§ The input

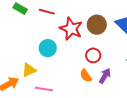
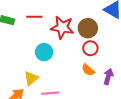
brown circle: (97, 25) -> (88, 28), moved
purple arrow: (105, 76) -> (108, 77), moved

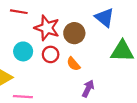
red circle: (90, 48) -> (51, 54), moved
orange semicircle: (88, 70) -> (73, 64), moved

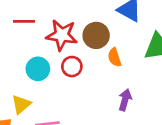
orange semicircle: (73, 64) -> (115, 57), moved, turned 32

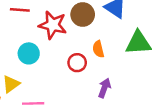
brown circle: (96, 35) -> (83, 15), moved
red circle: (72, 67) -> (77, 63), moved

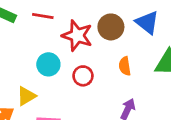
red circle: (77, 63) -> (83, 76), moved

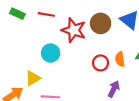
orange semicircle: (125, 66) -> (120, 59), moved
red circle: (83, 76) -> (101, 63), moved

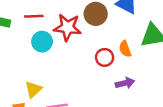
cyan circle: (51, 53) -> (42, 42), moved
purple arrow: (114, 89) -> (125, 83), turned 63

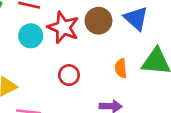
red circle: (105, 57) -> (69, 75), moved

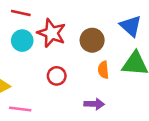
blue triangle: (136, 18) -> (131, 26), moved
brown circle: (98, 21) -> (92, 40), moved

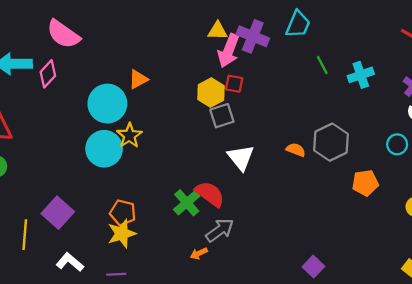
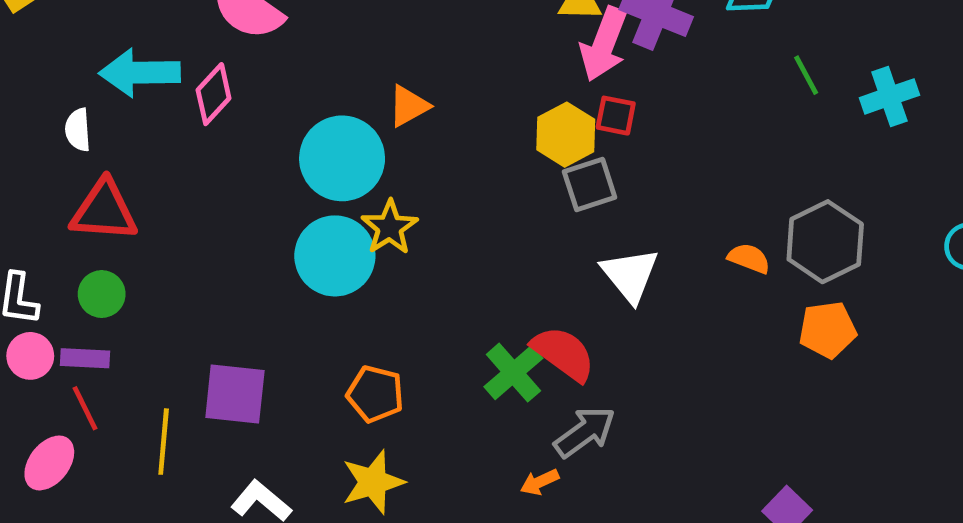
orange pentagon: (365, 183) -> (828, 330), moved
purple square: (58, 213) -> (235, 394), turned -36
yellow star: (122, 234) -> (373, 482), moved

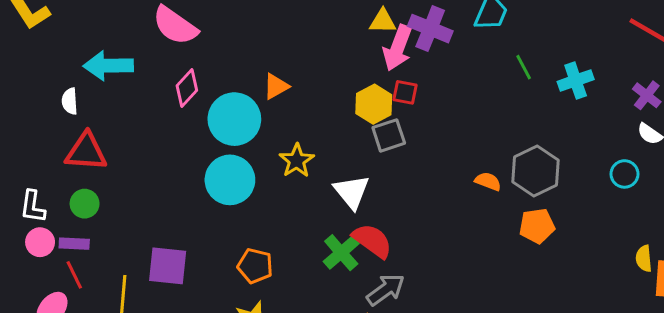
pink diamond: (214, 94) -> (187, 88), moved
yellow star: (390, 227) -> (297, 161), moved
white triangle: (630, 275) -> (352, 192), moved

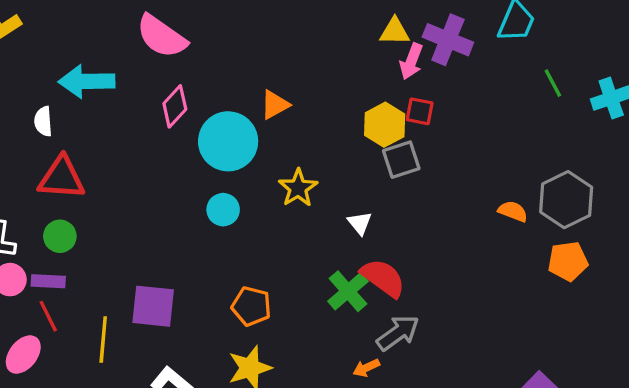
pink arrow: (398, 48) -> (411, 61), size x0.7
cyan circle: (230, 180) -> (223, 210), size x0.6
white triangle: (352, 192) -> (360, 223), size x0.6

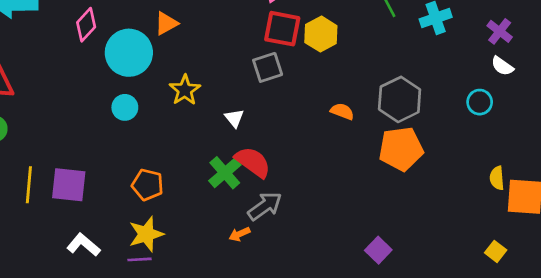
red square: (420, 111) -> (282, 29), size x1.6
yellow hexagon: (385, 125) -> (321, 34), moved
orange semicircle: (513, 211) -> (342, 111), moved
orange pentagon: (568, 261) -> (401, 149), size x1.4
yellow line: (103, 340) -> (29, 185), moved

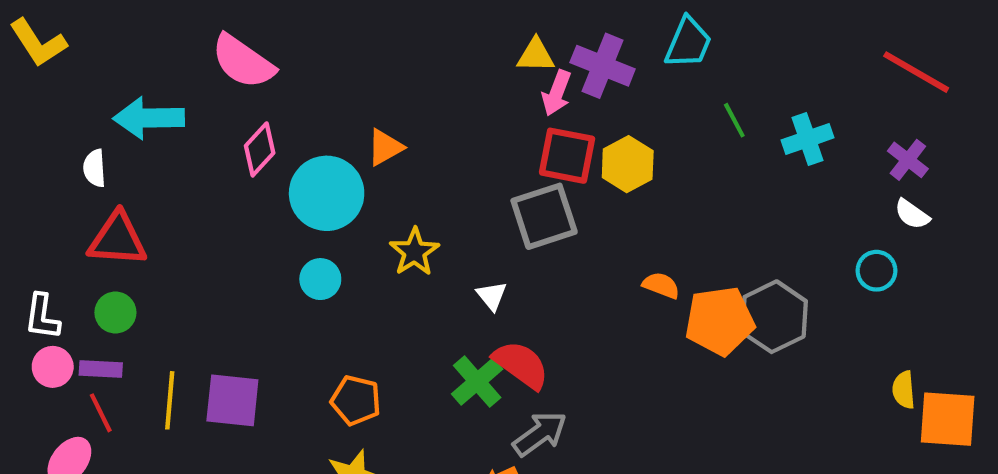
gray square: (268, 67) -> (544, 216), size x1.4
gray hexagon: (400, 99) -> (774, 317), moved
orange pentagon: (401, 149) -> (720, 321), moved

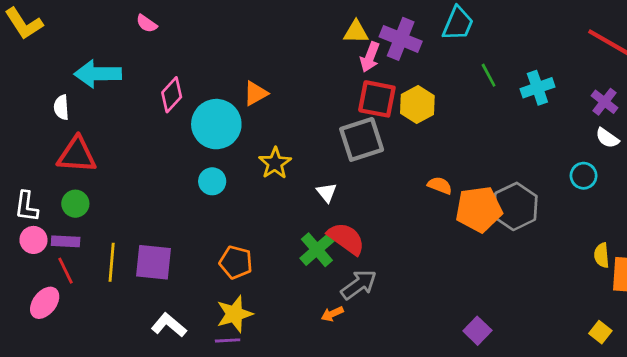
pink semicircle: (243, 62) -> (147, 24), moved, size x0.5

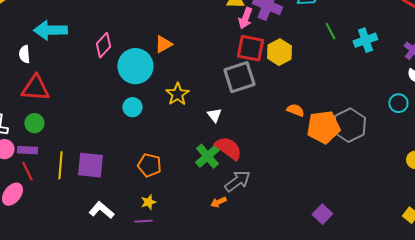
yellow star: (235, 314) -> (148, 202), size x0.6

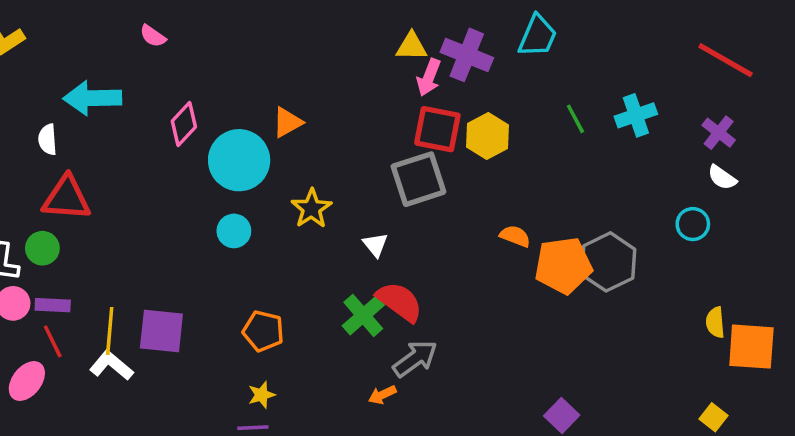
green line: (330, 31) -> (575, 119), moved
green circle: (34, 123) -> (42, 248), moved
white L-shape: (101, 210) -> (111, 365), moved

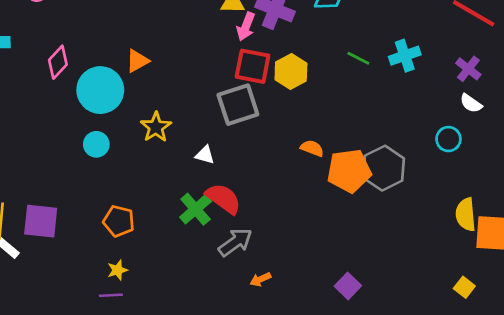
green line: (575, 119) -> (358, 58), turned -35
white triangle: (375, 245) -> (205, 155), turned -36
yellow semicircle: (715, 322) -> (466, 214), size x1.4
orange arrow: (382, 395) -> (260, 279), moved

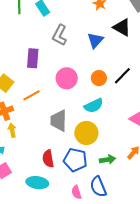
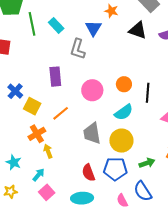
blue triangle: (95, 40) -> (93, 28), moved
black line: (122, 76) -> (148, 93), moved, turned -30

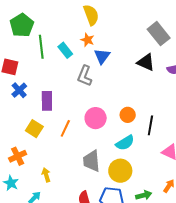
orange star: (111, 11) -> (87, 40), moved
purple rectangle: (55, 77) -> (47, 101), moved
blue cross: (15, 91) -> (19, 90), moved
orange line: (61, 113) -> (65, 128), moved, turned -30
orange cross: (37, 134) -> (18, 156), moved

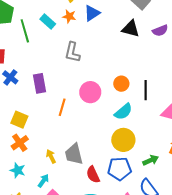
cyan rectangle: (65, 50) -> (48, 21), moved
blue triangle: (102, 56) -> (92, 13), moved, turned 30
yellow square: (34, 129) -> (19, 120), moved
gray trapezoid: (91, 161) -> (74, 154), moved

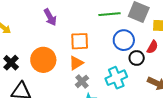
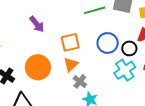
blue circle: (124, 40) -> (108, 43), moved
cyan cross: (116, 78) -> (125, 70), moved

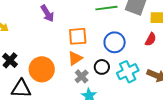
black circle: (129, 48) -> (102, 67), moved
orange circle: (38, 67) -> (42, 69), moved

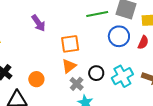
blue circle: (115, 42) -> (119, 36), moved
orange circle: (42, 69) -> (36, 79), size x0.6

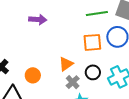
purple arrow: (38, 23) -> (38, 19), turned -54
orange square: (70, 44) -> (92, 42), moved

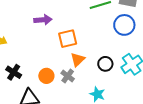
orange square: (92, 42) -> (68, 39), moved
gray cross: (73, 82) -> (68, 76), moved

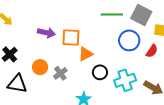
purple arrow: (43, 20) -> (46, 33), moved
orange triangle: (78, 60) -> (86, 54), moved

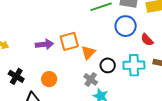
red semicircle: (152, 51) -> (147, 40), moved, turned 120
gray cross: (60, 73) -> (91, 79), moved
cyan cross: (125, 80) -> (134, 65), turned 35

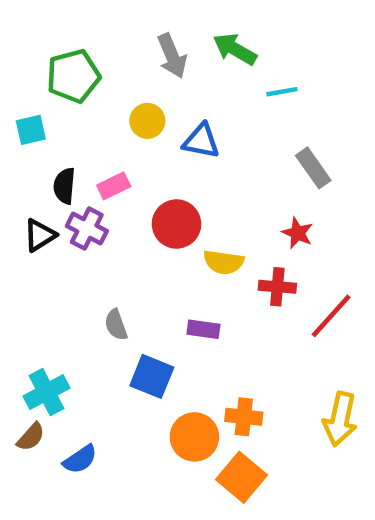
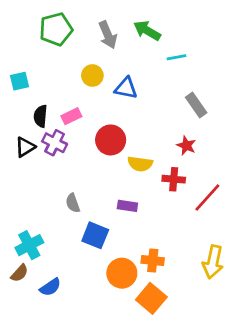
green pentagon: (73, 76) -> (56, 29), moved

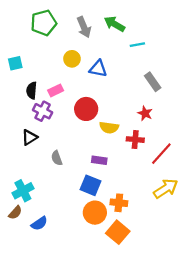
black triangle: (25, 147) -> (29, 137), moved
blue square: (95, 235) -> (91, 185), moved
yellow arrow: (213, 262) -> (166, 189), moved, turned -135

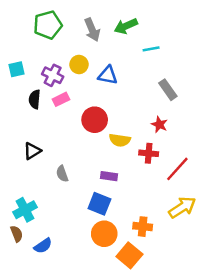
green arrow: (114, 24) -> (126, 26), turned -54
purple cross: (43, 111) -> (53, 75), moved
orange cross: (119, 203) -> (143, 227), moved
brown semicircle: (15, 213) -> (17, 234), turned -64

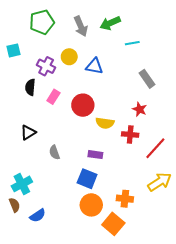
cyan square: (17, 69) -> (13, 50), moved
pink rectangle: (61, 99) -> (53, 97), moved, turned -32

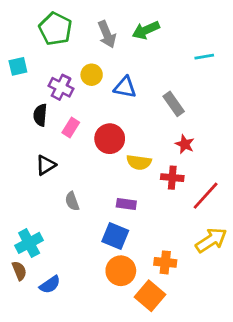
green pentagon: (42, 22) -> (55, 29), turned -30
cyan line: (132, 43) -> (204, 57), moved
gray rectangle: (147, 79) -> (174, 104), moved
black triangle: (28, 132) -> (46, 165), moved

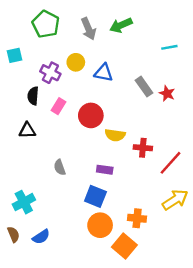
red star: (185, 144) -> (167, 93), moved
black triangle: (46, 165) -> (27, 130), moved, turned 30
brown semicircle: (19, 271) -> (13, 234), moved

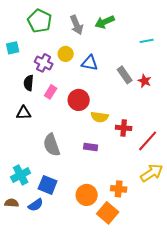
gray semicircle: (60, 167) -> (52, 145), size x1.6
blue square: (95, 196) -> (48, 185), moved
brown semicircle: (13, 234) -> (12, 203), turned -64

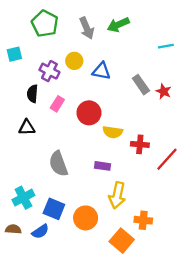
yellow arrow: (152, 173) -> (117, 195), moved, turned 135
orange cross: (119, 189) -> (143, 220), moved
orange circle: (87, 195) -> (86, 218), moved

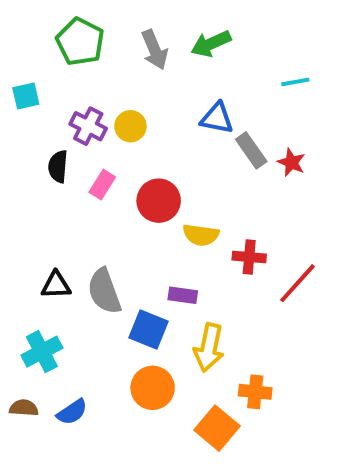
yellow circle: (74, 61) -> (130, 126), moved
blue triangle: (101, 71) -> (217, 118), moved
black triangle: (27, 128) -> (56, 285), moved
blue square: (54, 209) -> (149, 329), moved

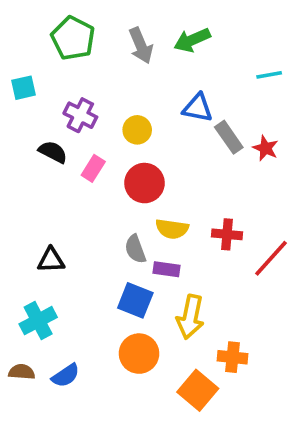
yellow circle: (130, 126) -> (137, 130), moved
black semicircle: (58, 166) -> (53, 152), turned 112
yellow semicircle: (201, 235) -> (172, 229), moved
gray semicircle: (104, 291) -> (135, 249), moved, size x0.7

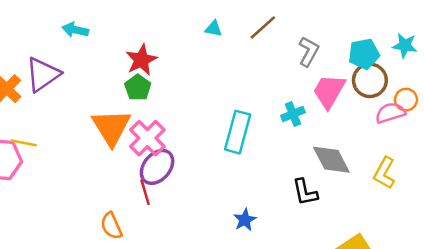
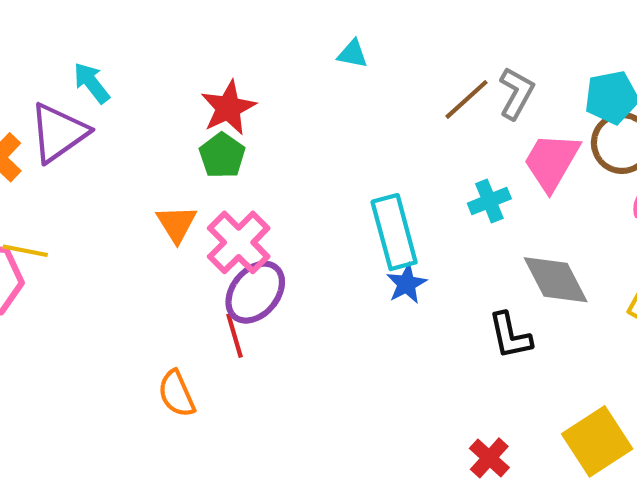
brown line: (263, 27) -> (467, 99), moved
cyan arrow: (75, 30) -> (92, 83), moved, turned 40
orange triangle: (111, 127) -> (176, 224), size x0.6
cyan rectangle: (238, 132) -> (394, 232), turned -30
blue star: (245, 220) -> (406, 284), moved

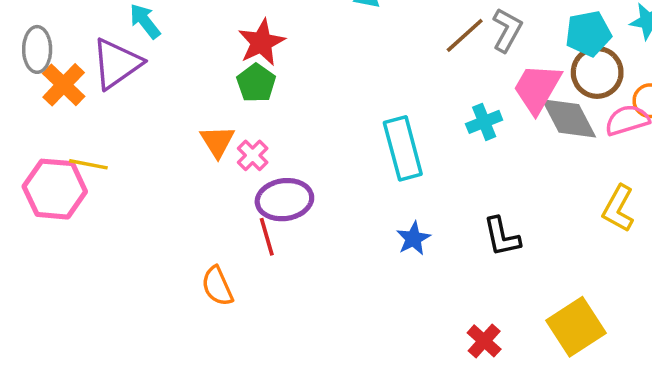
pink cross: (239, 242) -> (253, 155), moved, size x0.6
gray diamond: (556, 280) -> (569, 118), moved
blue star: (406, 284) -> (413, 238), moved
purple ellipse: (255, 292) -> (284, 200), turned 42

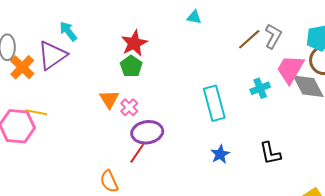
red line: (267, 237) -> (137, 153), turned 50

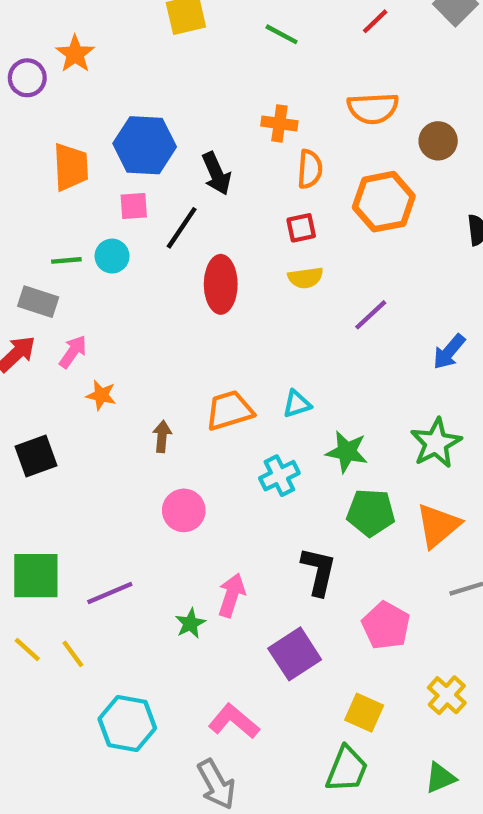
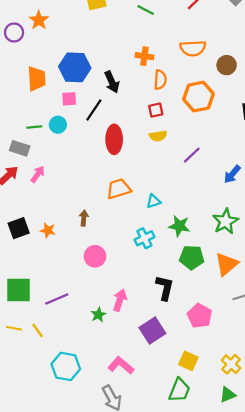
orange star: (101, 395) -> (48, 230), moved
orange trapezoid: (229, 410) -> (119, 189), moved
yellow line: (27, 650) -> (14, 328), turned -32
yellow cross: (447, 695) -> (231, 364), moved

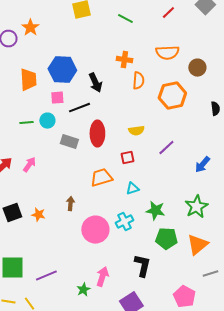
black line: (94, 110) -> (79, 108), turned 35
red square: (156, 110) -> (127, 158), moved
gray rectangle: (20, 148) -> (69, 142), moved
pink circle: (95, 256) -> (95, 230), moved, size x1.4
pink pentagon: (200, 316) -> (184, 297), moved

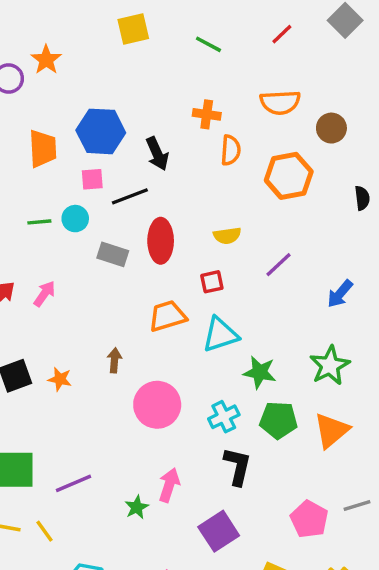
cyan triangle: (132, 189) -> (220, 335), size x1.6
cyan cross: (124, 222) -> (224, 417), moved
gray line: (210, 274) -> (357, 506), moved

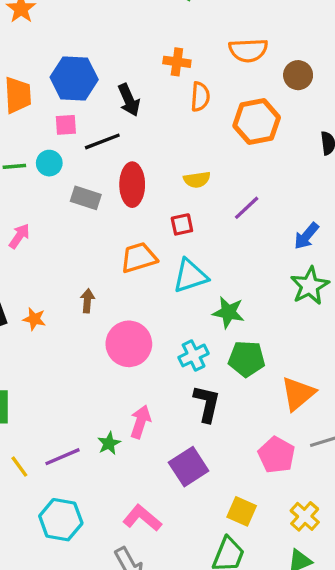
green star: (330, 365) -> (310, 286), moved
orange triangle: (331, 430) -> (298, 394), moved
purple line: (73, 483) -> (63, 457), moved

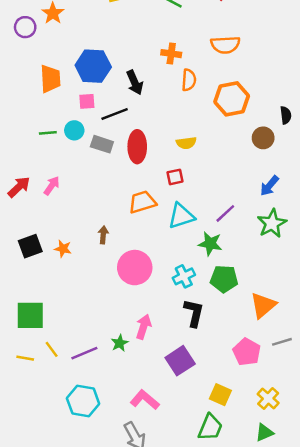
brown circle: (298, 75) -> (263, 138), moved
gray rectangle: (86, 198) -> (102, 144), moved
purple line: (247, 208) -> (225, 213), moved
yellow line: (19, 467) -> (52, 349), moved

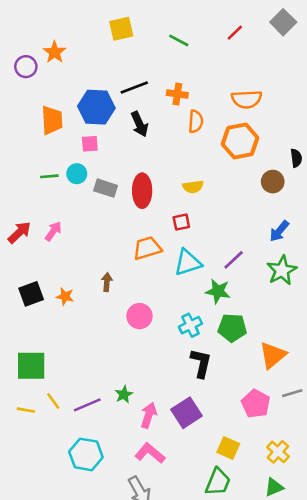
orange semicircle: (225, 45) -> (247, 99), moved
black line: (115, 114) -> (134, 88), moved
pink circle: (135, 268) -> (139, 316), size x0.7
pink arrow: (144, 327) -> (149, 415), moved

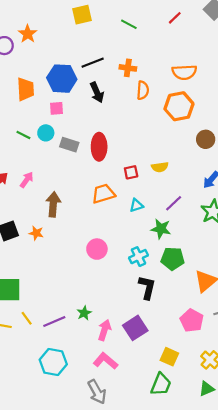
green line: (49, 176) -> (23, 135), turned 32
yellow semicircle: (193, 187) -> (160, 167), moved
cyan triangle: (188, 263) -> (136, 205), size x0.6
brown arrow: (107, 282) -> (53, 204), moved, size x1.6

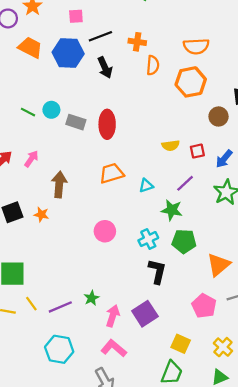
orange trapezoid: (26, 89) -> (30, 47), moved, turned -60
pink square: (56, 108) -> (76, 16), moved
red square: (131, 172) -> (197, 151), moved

§ Exercise directions
Print exactly the lines running from the start of the entries above to the line with "orange pentagon: (401, 149)", both included; leave out any pictures.

§ Response
brown circle: (97, 25) -> (88, 28), moved
purple arrow: (105, 76) -> (108, 77), moved

red circle: (90, 48) -> (51, 54), moved
orange semicircle: (88, 70) -> (73, 64), moved

orange semicircle: (73, 64) -> (115, 57), moved, turned 32

brown circle: (96, 35) -> (83, 15), moved
red circle: (72, 67) -> (77, 63), moved

red circle: (77, 63) -> (83, 76), moved

orange semicircle: (125, 66) -> (120, 59), moved
red circle: (83, 76) -> (101, 63), moved

cyan circle: (51, 53) -> (42, 42), moved
purple arrow: (114, 89) -> (125, 83), turned 63

red circle: (105, 57) -> (69, 75), moved

blue triangle: (136, 18) -> (131, 26), moved
brown circle: (98, 21) -> (92, 40), moved

orange pentagon: (365, 183) -> (828, 330), moved
purple square: (58, 213) -> (235, 394), turned -36
yellow star: (122, 234) -> (373, 482), moved

pink diamond: (214, 94) -> (187, 88), moved
yellow star: (390, 227) -> (297, 161), moved
white triangle: (630, 275) -> (352, 192), moved

pink arrow: (398, 48) -> (411, 61), size x0.7
cyan circle: (230, 180) -> (223, 210), size x0.6
white triangle: (352, 192) -> (360, 223), size x0.6

red square: (420, 111) -> (282, 29), size x1.6
yellow hexagon: (385, 125) -> (321, 34), moved
orange semicircle: (513, 211) -> (342, 111), moved
orange pentagon: (568, 261) -> (401, 149), size x1.4
yellow line: (103, 340) -> (29, 185), moved

gray square: (268, 67) -> (544, 216), size x1.4
gray hexagon: (400, 99) -> (774, 317), moved
orange pentagon: (401, 149) -> (720, 321), moved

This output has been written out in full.